__Exercise details__. Search the entries below for "wallet", and copy each line where it appears.

+---+

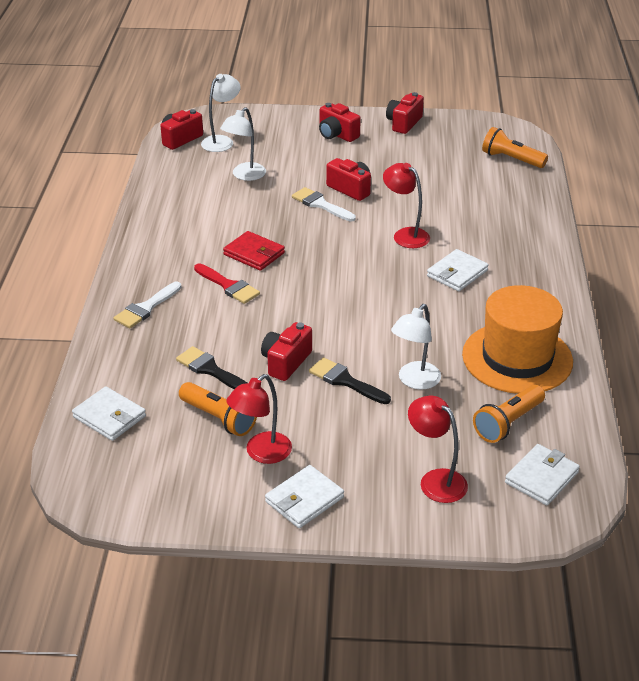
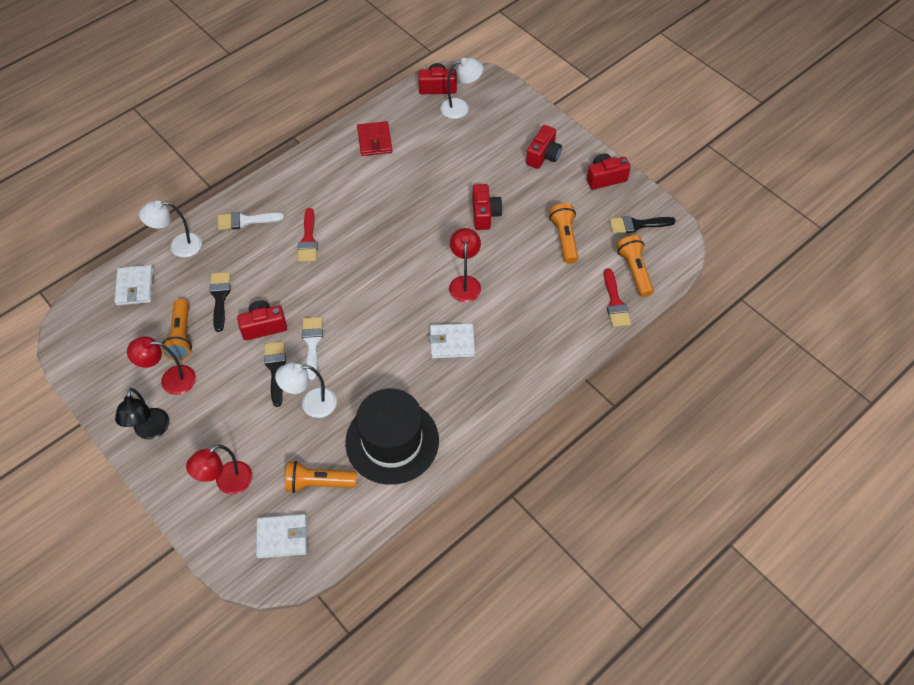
camera: 45 degrees right, 20 degrees up
(244, 175) = (435, 151): white lamp -> white lamp (179, 246)
(254, 254) = (355, 225): red wallet -> red wallet (375, 141)
(304, 499) = (151, 431): white wallet -> black lamp
(320, 204) = (448, 213): white brush -> white brush (312, 343)
(337, 135) = (543, 156): red camera -> red camera turned 150 degrees counterclockwise
(433, 169) = (564, 238): none -> orange flashlight
(435, 480) = (227, 483): red lamp -> red lamp turned 135 degrees counterclockwise
(469, 135) = (637, 225): none -> black brush
(517, 358) = (392, 441): orange hat -> black hat
(529, 182) = (615, 303): none -> red brush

+---+

__Finished exercise__.
(254, 254) = (355, 225): red wallet -> red wallet (375, 141)
(304, 499) = (151, 431): white wallet -> black lamp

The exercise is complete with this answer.